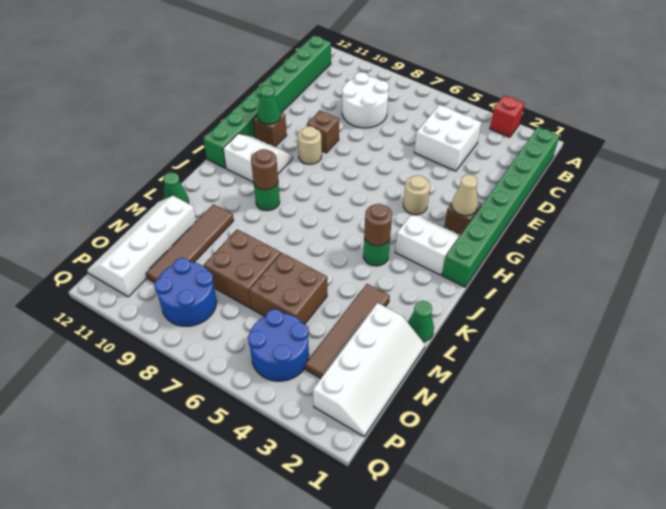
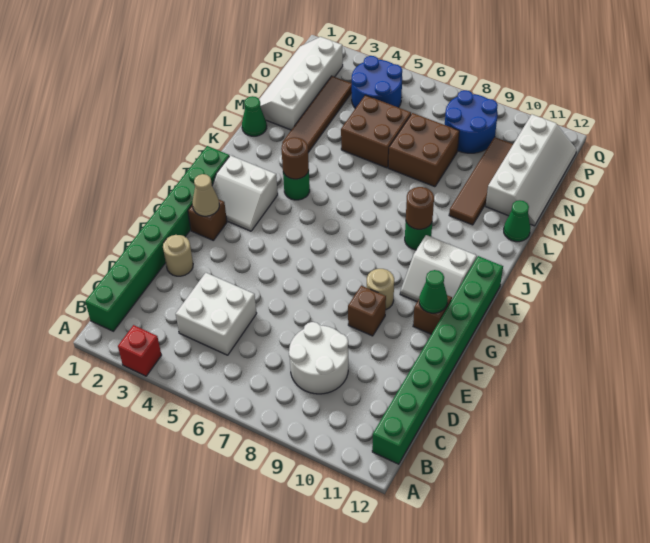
tan round brick G4 level 1 -> tan round brick E2 level 1

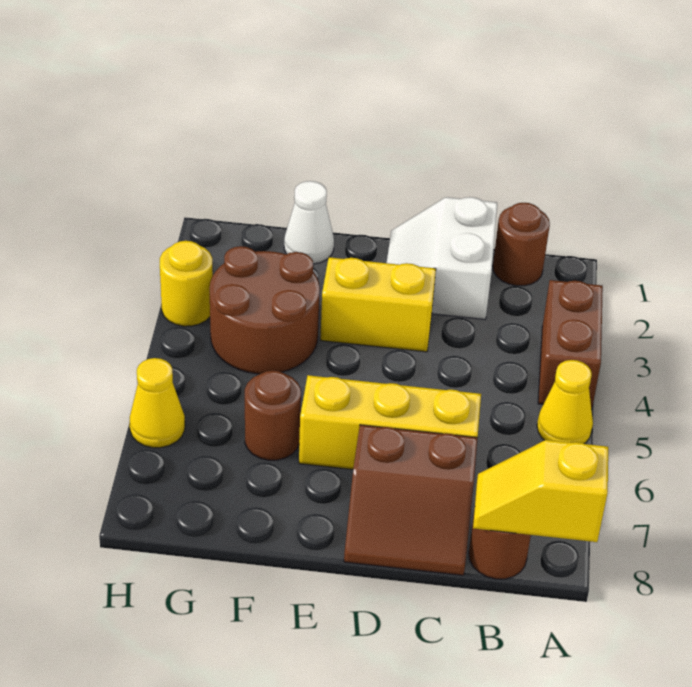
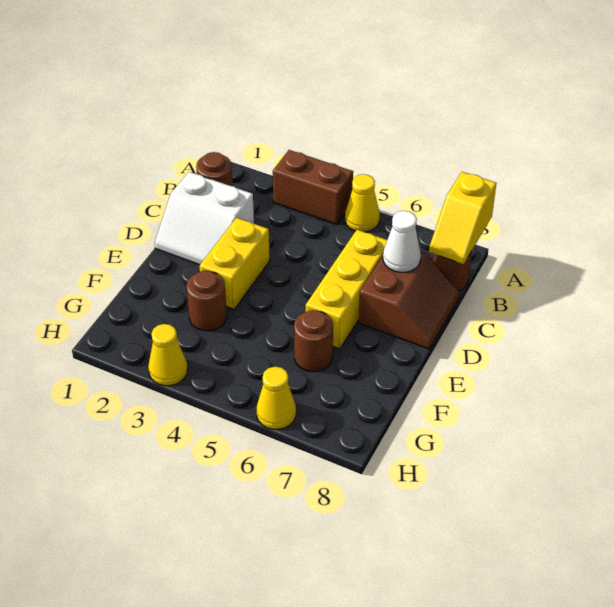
white cone F1 level 1 -> white cone C7 level 2
brown round brick F3:G4 level 1 -> brown round brick F3 level 1
yellow round brick H3 level 1 -> yellow cone H3 level 1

- [What you have to do]:
Write the data out again word for word; leave the pictures behind.

- [Final answer]:
tan round brick G4 level 1 -> tan round brick E2 level 1

white cone F1 level 1 -> white cone C7 level 2
brown round brick F3:G4 level 1 -> brown round brick F3 level 1
yellow round brick H3 level 1 -> yellow cone H3 level 1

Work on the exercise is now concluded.